> Requirement
Leave every picture out. Set down all the lines below exactly.

> Exercise data
=====

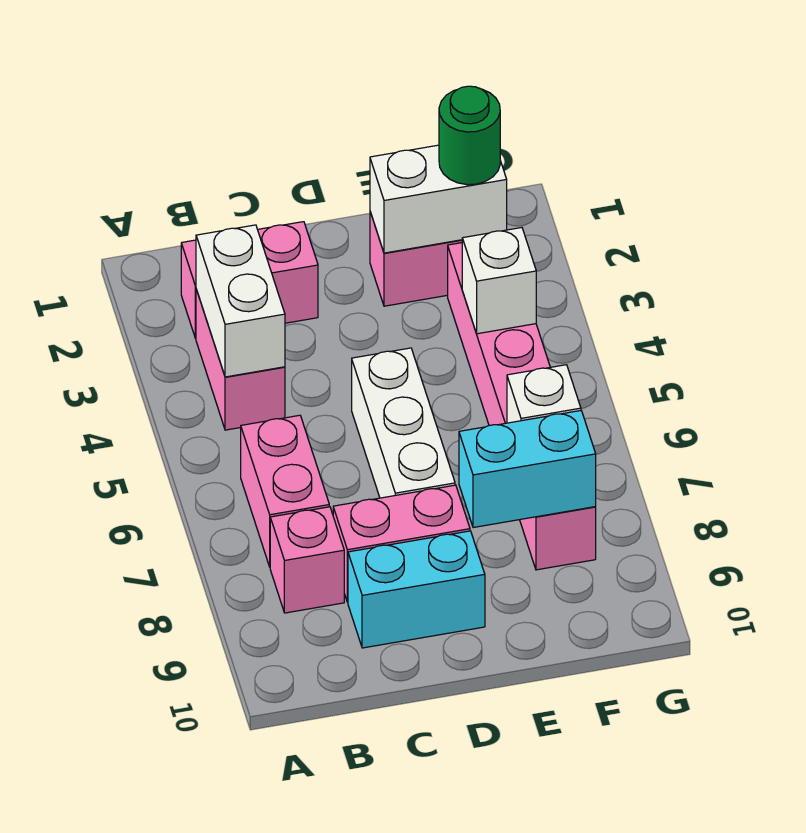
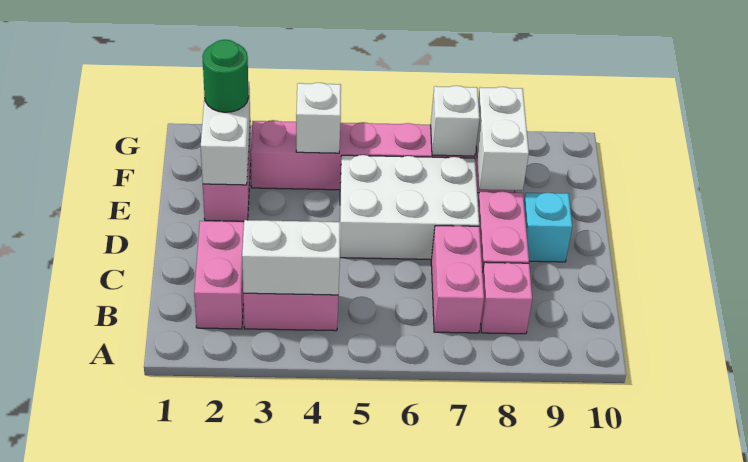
pink brick B6:B7 level 1 -> pink brick B7:C7 level 1
cyan brick C9:D9 level 1 -> cyan brick D9 level 1
white brick D5:D7 level 1 -> white brick D5:E7 level 1
cyan brick E8:F8 level 2 -> white brick E8:F8 level 2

=====

> Answer box
pink brick B6:B7 level 1 -> pink brick B7:C7 level 1
cyan brick C9:D9 level 1 -> cyan brick D9 level 1
white brick D5:D7 level 1 -> white brick D5:E7 level 1
cyan brick E8:F8 level 2 -> white brick E8:F8 level 2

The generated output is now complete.